The answer must consist of every line in the records that contains the word "none".

Source data:

· · · ·

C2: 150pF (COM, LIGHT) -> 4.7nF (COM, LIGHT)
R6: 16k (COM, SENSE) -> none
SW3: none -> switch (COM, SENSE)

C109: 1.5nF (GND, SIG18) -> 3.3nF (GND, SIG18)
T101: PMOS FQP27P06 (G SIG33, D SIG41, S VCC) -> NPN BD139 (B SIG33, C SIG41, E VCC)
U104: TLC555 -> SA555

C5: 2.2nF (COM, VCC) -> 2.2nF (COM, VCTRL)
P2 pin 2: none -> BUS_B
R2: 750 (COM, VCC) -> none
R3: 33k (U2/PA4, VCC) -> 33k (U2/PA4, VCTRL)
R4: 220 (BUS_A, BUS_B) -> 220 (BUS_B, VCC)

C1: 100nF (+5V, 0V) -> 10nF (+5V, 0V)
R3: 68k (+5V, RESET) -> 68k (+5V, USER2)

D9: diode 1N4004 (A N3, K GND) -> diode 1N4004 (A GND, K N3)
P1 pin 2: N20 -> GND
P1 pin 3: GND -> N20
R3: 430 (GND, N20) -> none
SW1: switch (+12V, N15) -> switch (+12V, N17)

· · · ·

Task result:
R6: 16k (COM, SENSE) -> none
SW3: none -> switch (COM, SENSE)
P2 pin 2: none -> BUS_B
R2: 750 (COM, VCC) -> none
R3: 430 (GND, N20) -> none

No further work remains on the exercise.